Items from a data source:
-----
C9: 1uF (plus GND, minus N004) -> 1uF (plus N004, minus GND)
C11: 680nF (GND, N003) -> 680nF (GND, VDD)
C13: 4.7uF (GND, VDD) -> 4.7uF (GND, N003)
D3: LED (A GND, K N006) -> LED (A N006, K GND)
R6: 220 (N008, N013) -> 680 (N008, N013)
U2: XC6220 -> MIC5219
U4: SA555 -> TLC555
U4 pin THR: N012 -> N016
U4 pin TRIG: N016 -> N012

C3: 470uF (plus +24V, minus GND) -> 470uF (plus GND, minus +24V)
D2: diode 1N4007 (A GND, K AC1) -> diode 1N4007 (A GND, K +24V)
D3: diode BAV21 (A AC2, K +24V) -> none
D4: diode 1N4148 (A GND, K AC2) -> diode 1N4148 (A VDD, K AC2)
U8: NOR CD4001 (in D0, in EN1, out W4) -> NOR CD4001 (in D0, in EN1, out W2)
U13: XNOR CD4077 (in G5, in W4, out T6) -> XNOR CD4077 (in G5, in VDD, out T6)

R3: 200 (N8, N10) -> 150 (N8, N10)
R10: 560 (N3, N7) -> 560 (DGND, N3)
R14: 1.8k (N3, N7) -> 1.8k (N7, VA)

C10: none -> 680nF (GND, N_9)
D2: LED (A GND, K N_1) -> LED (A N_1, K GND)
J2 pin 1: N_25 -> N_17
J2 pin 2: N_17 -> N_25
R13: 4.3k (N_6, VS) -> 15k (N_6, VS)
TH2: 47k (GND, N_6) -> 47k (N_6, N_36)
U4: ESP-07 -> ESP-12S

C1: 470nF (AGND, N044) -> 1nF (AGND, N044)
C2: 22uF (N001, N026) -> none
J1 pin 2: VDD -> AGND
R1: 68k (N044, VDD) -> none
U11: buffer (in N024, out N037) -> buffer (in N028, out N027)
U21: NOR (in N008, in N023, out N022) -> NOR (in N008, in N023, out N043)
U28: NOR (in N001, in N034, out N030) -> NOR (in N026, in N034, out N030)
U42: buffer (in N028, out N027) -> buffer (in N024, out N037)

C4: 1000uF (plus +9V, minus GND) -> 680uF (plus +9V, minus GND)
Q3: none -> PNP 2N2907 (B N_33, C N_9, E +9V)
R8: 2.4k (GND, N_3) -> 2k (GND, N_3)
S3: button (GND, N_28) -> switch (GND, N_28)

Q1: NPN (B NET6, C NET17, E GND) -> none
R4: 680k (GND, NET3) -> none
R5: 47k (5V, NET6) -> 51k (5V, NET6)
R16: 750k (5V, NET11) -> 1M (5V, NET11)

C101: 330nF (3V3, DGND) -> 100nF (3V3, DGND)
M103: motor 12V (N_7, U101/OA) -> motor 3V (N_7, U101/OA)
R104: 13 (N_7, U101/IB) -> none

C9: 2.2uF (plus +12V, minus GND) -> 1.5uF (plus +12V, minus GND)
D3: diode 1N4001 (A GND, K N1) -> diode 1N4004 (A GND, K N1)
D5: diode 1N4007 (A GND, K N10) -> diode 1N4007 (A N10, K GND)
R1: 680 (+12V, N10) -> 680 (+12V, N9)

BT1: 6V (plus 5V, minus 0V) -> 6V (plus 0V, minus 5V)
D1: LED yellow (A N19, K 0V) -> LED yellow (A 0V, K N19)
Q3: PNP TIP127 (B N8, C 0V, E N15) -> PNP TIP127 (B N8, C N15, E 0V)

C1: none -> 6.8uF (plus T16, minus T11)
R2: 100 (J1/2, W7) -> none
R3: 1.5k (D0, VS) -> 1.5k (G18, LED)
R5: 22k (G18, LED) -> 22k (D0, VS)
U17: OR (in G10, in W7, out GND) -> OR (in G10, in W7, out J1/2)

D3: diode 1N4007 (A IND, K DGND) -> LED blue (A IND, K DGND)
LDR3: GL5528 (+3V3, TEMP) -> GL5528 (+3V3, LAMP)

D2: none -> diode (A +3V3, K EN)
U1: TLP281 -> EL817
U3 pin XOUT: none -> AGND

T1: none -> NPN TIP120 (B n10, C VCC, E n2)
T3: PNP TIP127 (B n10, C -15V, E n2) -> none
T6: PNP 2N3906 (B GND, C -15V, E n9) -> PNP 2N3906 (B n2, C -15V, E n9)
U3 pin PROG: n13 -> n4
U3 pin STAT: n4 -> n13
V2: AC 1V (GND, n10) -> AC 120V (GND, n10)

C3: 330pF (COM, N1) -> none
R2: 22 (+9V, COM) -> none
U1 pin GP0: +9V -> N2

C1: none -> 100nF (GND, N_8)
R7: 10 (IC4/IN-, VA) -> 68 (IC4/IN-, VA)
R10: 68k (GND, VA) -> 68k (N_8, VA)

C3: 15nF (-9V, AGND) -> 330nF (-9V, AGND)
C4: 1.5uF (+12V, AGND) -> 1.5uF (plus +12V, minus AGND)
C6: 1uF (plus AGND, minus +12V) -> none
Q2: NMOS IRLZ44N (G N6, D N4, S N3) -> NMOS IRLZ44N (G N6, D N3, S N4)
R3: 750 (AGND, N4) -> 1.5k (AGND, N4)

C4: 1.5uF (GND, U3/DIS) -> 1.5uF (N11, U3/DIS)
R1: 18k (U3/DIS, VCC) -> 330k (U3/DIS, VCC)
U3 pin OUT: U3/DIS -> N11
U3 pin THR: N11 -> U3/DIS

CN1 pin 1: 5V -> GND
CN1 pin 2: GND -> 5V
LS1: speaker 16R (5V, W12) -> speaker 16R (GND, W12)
-----
• **Directions for this task**
Starting at the line that has "D2: LED (A GND, K N_1) -> LED (A N_1, K GND)" in the records above, restate word for word every line until the one that has "C4: 1000uF (plus", and include that one as well.

• **Output**
D2: LED (A GND, K N_1) -> LED (A N_1, K GND)
J2 pin 1: N_25 -> N_17
J2 pin 2: N_17 -> N_25
R13: 4.3k (N_6, VS) -> 15k (N_6, VS)
TH2: 47k (GND, N_6) -> 47k (N_6, N_36)
U4: ESP-07 -> ESP-12S

C1: 470nF (AGND, N044) -> 1nF (AGND, N044)
C2: 22uF (N001, N026) -> none
J1 pin 2: VDD -> AGND
R1: 68k (N044, VDD) -> none
U11: buffer (in N024, out N037) -> buffer (in N028, out N027)
U21: NOR (in N008, in N023, out N022) -> NOR (in N008, in N023, out N043)
U28: NOR (in N001, in N034, out N030) -> NOR (in N026, in N034, out N030)
U42: buffer (in N028, out N027) -> buffer (in N024, out N037)

C4: 1000uF (plus +9V, minus GND) -> 680uF (plus +9V, minus GND)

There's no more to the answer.